### YOUR ASSIGNMENT:
Reproduce all of the records word for word, omitting the pictures.

Records from a dataset
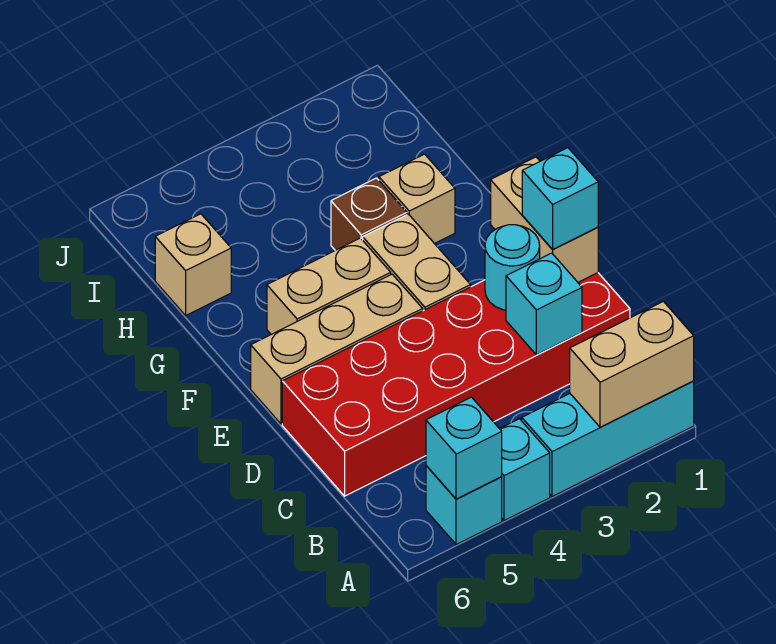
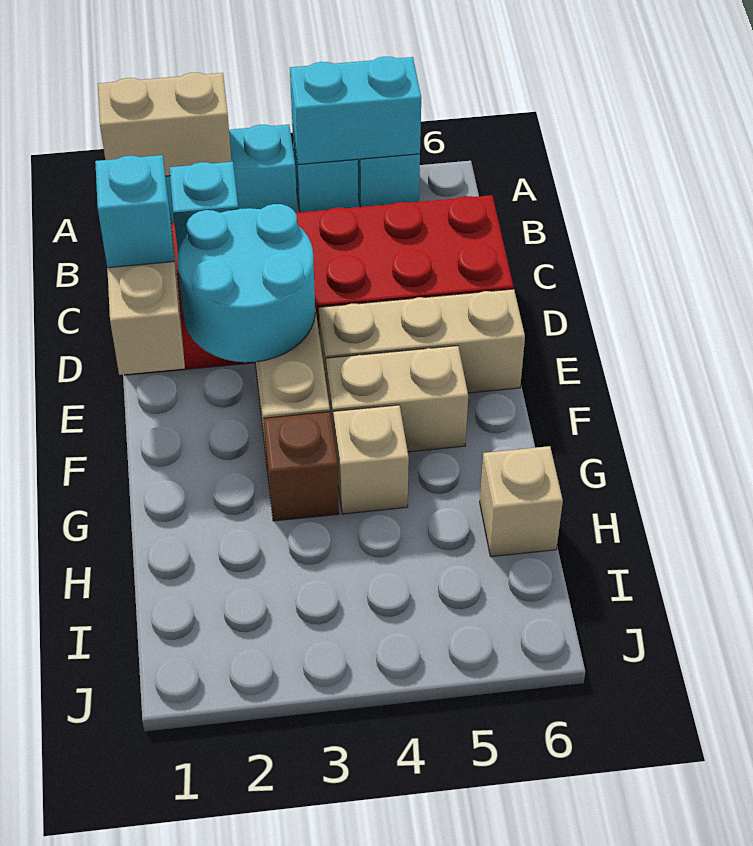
cyan brick A5 level 2 -> cyan brick A4:A5 level 2
cyan round brick D2 level 2 -> cyan round brick D2:E3 level 2
tan brick G2 level 1 -> tan brick G4 level 1

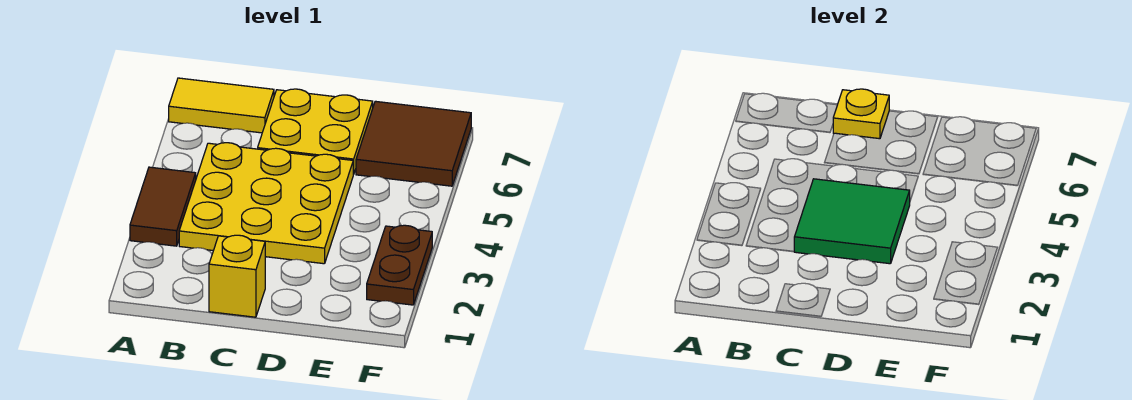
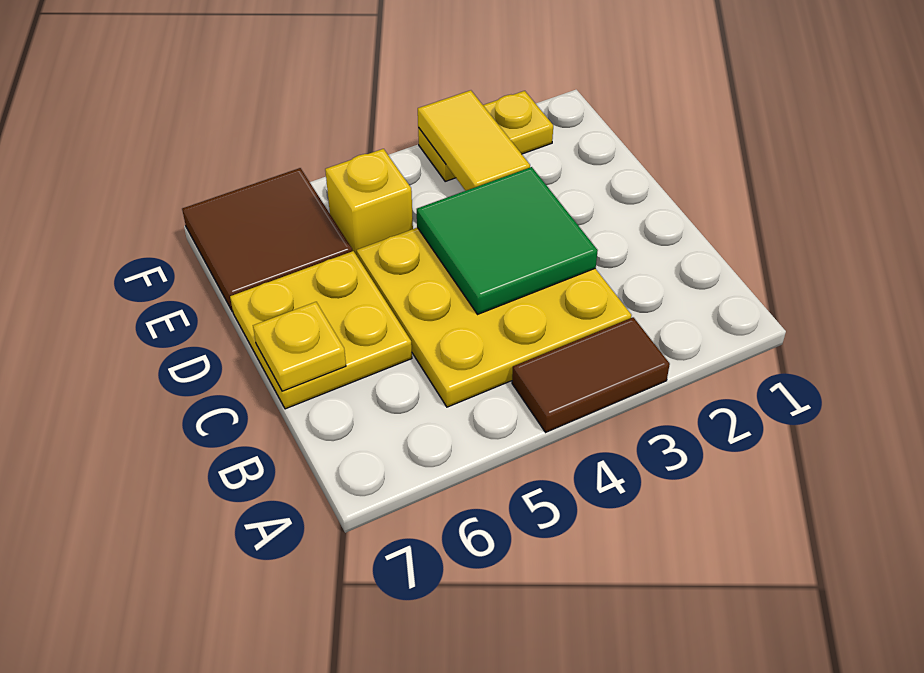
yellow tile A7:B7 level 1 -> yellow tile E3:F3 level 2
yellow brick C1 level 1 -> yellow brick E5 level 1
brown plate F2:F3 level 1 -> yellow plate F2:F3 level 1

### ANSWER FOR THE TASK:
cyan brick A5 level 2 -> cyan brick A4:A5 level 2
cyan round brick D2 level 2 -> cyan round brick D2:E3 level 2
tan brick G2 level 1 -> tan brick G4 level 1

yellow tile A7:B7 level 1 -> yellow tile E3:F3 level 2
yellow brick C1 level 1 -> yellow brick E5 level 1
brown plate F2:F3 level 1 -> yellow plate F2:F3 level 1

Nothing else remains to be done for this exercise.